### How to complete this task
From the line with "D2: schottky SS34 (A AUX3, K GND) -> none" to the line with "U2 pin GP2: none -> AGND", retype every line exactly, including those two, and leave out the rest of the data below.

********************

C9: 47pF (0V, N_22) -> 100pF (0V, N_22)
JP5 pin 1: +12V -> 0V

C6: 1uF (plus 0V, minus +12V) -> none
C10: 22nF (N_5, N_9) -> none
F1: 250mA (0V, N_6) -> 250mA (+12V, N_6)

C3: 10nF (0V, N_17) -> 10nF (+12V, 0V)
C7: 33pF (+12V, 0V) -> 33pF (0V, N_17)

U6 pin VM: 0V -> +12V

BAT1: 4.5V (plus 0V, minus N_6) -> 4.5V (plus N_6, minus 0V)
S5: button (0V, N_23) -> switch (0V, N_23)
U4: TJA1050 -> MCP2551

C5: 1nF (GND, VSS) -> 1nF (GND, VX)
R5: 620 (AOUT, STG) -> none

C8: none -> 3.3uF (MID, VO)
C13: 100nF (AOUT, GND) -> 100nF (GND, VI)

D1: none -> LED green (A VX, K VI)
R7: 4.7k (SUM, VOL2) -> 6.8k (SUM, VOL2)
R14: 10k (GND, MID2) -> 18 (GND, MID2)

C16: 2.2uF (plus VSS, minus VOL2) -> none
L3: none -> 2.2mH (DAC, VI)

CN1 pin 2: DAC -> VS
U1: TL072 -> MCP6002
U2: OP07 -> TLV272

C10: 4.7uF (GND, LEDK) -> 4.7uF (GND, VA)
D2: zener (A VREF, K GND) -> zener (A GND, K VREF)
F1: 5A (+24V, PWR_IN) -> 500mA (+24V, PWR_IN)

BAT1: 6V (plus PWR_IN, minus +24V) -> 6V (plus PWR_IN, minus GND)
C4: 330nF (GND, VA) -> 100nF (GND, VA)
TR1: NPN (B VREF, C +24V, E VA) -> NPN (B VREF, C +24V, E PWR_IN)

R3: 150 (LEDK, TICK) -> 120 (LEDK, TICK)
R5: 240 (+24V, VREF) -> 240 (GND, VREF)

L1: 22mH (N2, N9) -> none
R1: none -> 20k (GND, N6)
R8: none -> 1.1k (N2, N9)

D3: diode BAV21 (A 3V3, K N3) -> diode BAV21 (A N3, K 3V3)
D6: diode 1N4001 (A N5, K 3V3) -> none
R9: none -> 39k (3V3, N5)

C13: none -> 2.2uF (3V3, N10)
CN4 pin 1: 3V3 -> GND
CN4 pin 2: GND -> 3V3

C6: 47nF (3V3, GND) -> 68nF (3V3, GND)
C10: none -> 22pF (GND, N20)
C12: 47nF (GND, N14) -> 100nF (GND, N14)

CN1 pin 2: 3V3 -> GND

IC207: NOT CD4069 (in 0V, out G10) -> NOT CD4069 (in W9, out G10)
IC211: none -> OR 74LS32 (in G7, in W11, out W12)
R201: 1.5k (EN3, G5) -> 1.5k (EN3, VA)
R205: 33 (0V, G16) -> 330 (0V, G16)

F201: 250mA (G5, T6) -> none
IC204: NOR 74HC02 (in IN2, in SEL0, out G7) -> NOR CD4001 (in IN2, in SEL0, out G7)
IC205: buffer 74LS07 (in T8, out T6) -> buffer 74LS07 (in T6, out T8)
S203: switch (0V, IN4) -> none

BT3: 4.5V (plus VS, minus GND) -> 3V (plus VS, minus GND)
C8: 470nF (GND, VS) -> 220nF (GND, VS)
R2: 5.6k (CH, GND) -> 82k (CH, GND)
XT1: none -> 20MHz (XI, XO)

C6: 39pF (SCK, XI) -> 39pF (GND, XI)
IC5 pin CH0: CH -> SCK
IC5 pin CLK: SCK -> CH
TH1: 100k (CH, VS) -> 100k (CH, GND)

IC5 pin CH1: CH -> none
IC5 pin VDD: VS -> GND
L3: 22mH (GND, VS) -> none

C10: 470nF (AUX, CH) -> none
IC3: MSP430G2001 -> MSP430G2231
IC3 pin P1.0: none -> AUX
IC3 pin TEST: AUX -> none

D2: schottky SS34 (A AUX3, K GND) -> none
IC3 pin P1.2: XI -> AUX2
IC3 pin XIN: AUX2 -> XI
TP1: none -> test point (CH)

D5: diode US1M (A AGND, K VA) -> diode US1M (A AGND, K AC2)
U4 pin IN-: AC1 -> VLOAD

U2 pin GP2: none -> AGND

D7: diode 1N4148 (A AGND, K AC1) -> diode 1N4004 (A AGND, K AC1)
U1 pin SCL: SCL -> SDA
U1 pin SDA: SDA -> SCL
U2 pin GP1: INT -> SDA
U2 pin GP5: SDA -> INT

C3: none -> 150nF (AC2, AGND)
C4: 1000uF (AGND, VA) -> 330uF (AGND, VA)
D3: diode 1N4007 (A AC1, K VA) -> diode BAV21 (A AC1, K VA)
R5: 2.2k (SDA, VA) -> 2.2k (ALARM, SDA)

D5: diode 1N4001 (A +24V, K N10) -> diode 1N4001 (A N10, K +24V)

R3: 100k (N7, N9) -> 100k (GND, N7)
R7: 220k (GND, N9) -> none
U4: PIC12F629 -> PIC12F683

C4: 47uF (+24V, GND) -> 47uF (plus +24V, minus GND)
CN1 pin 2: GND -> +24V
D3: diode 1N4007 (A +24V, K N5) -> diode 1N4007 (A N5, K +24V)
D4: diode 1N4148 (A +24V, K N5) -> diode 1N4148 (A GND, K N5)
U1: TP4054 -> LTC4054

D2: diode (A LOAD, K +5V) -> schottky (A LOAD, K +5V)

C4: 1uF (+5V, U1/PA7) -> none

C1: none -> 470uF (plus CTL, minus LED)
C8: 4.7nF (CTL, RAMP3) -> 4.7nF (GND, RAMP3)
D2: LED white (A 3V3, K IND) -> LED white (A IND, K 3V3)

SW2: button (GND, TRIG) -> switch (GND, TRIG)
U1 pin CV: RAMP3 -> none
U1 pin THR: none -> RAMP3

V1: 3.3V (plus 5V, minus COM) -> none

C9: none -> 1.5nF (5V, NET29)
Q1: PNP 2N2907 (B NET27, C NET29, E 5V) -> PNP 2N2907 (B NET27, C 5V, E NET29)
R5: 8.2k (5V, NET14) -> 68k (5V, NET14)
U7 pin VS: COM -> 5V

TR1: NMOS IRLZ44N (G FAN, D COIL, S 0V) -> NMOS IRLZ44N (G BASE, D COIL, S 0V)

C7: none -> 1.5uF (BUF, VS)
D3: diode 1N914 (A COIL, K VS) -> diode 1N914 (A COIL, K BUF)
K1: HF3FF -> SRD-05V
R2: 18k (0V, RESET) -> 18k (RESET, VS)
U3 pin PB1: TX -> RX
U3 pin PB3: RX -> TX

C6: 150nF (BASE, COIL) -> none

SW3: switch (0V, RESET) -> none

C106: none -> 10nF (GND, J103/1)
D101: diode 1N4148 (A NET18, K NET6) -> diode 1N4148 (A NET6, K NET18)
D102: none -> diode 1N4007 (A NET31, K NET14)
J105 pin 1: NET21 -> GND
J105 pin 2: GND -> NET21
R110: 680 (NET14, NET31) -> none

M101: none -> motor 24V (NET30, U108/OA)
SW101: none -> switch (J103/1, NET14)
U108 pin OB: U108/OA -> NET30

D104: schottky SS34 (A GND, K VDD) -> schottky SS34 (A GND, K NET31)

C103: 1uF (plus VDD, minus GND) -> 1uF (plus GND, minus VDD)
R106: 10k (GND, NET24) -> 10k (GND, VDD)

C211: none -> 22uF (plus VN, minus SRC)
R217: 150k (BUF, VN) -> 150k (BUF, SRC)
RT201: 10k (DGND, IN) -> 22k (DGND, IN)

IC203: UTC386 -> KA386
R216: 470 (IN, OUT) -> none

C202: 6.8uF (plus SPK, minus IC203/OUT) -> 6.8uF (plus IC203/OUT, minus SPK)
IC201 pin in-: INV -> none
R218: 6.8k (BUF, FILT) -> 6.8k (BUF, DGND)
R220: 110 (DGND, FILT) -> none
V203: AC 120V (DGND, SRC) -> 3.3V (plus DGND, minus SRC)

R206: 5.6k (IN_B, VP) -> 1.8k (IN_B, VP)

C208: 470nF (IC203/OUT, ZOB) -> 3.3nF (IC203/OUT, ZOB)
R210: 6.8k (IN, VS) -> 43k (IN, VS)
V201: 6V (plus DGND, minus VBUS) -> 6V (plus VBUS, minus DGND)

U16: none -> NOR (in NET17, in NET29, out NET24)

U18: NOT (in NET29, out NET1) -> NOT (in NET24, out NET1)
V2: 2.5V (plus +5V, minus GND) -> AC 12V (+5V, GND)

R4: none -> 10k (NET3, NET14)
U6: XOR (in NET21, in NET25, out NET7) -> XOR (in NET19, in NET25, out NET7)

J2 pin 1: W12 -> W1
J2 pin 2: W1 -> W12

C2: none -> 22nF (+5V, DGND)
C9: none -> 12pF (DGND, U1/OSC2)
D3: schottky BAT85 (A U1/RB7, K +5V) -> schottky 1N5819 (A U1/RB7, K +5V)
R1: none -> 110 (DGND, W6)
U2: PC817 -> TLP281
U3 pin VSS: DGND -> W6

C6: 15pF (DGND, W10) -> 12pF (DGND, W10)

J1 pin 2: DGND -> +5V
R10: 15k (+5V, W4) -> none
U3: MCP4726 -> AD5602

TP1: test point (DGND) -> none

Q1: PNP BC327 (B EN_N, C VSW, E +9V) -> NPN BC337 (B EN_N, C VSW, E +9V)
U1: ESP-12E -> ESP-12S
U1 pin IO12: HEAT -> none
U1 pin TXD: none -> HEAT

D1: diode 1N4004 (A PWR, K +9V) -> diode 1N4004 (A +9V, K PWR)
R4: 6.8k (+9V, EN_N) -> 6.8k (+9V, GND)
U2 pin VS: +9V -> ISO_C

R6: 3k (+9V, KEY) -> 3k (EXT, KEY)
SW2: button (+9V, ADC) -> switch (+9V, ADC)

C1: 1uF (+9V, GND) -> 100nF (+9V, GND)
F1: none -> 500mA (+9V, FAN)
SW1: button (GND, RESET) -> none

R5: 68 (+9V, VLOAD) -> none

********************

### Completed exercise
D2: schottky SS34 (A AUX3, K GND) -> none
IC3 pin P1.2: XI -> AUX2
IC3 pin XIN: AUX2 -> XI
TP1: none -> test point (CH)

D5: diode US1M (A AGND, K VA) -> diode US1M (A AGND, K AC2)
U4 pin IN-: AC1 -> VLOAD

U2 pin GP2: none -> AGND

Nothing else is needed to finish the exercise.